→ Input records
• • • • •

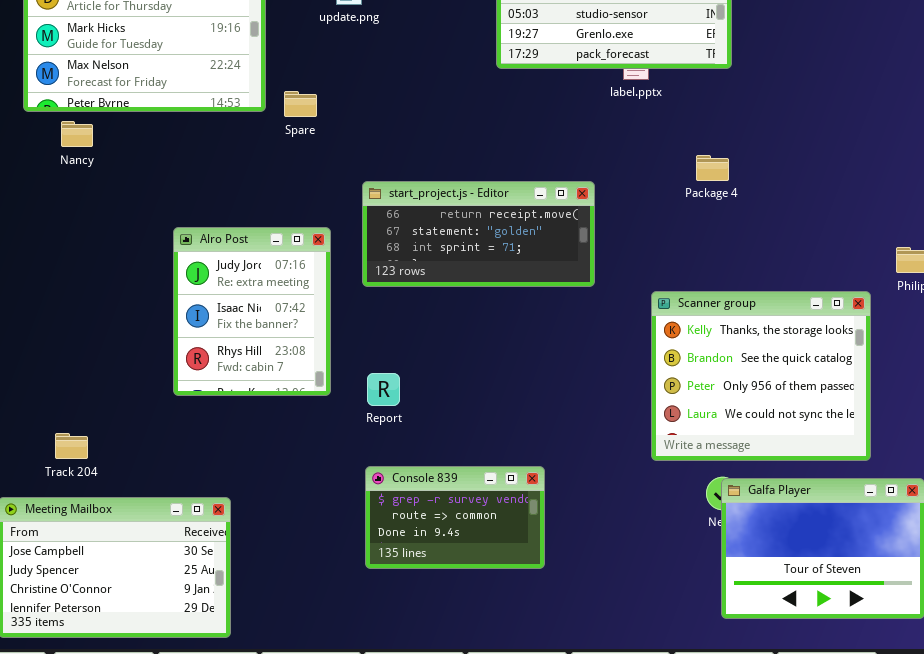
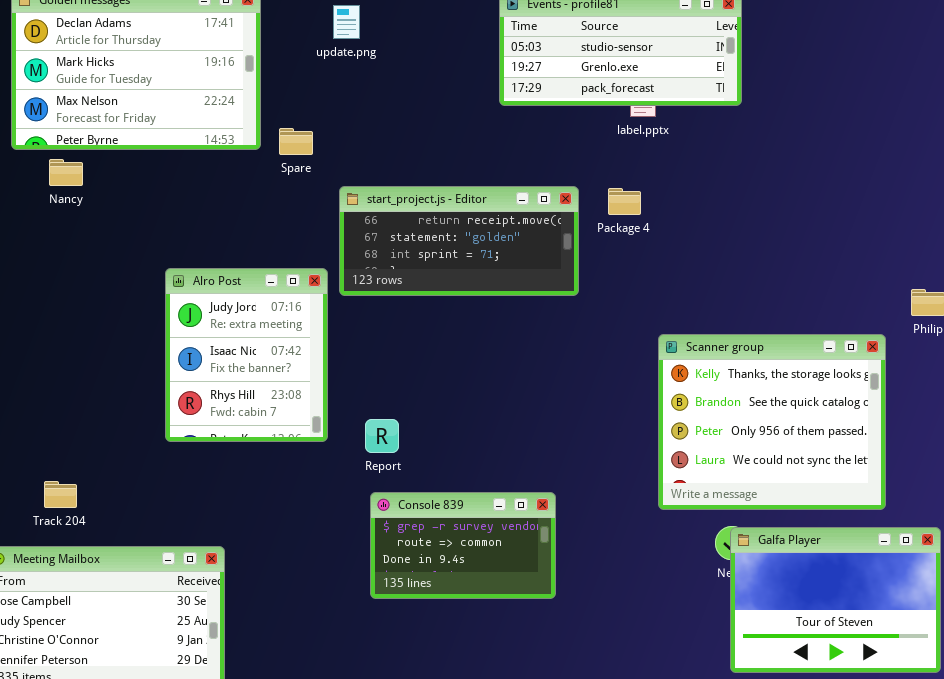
Package 4: [696,155,729,181] -> [608,188,641,215], moved
start_project.js - Editor: [362,181,595,287] -> [339,186,579,296], moved
Console 839: [365,466,545,569] -> [370,492,556,599], moved

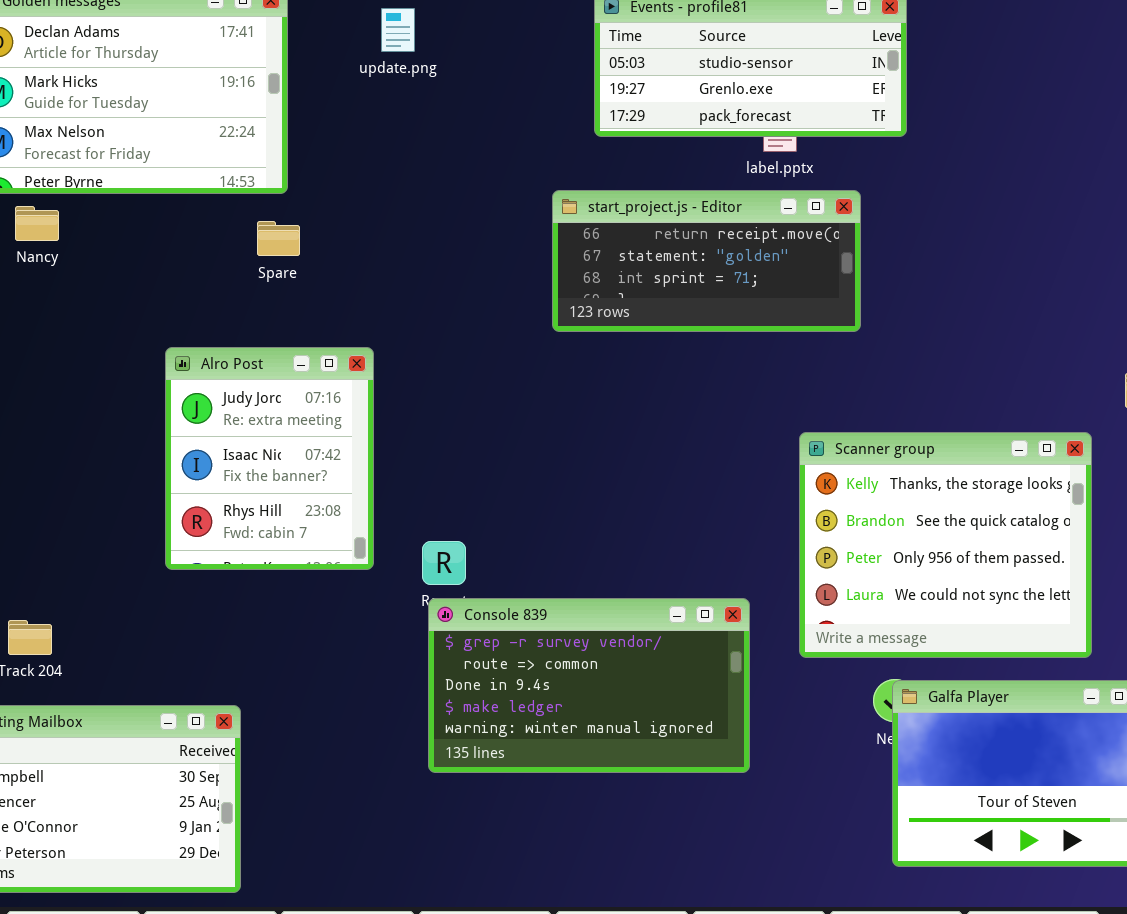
Spare: [279,128,313,155] -> [257,221,300,256], moved
start_project.js - Editor: [339,186,579,296] -> [552,190,861,332], moved
Console 839: [370,492,556,599] -> [428,598,750,773], resized

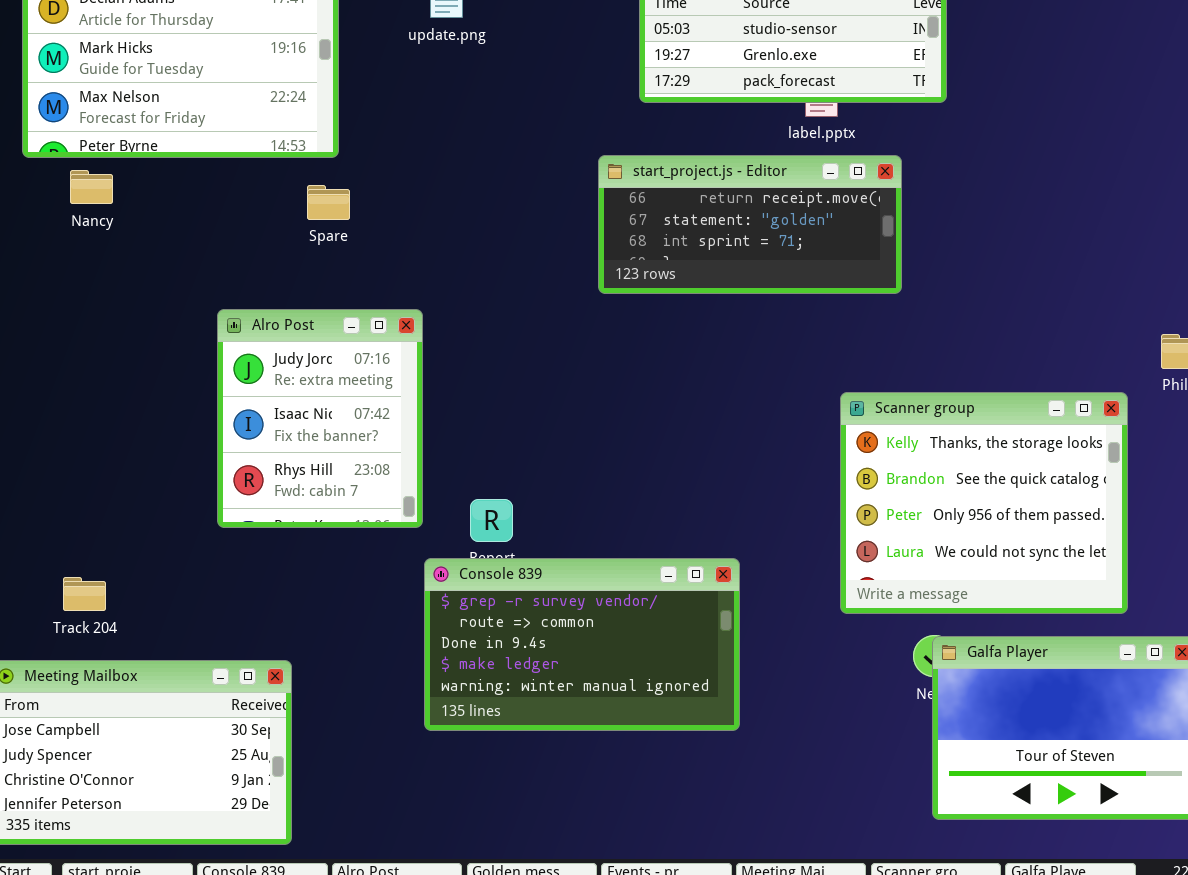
Console 839: [428,598,750,773] -> [424,558,740,731], moved

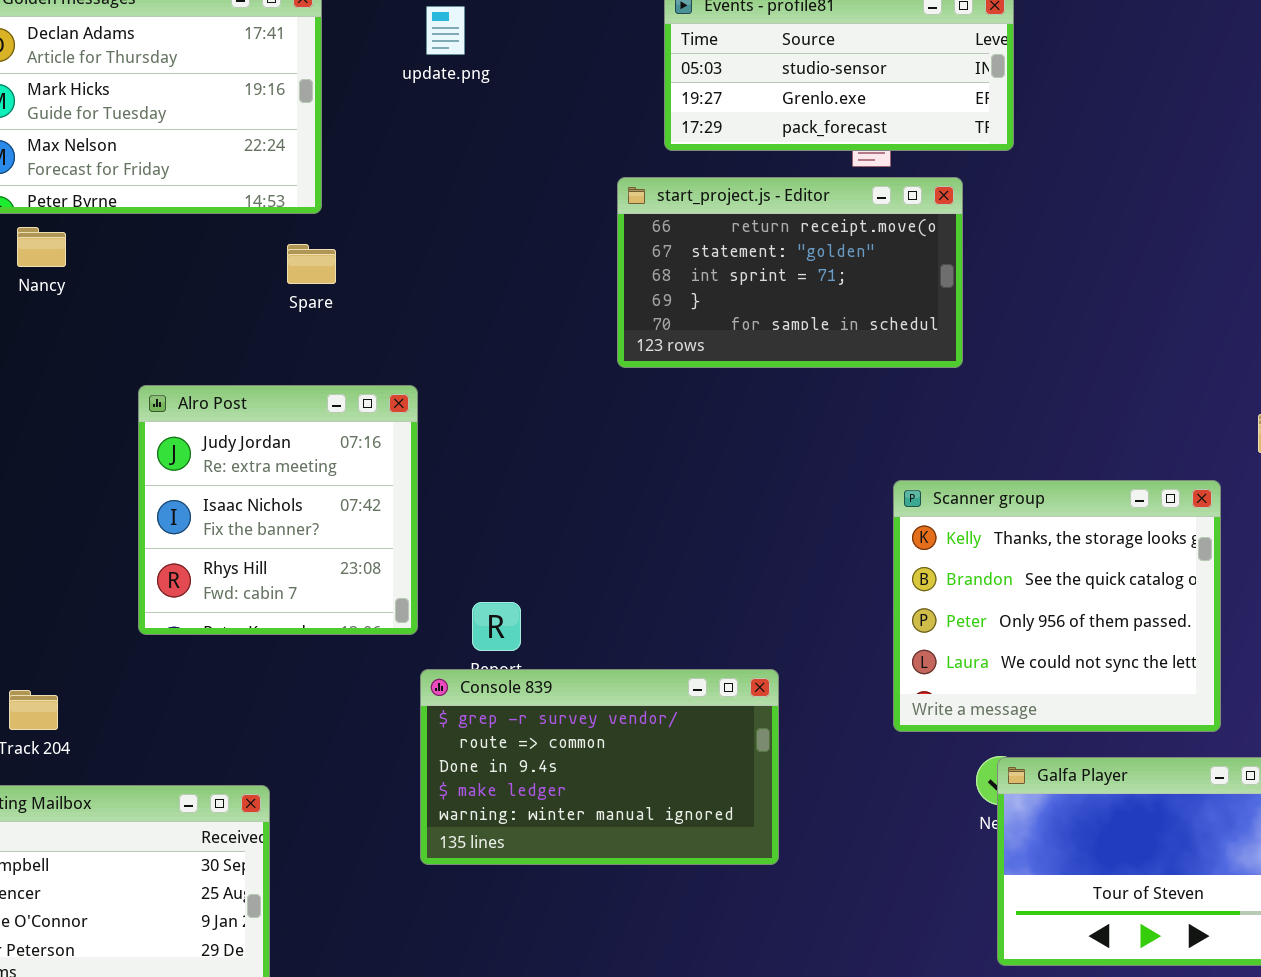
start_project.js - Editor: [598,155,902,294] -> [617,177,963,368], resized
Alro Post: [217,309,423,528] -> [138,385,418,635], resized

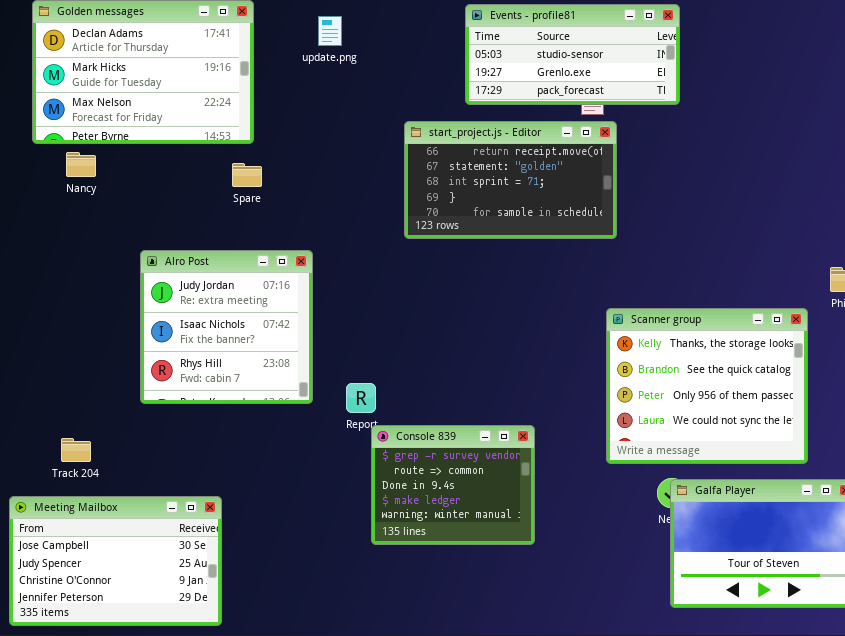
start_project.js - Editor: [617,177,963,368] -> [404,121,617,239], moved
Console 839: [420,669,779,865] -> [371,425,535,545], resized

• • • • •

→ Assignment
Scan the material for the string "Editor". Copy each line where it appears.

→ Worked solution
start_project.js - Editor: [362,181,595,287] -> [339,186,579,296], moved
start_project.js - Editor: [339,186,579,296] -> [552,190,861,332], moved
start_project.js - Editor: [598,155,902,294] -> [617,177,963,368], resized
start_project.js - Editor: [617,177,963,368] -> [404,121,617,239], moved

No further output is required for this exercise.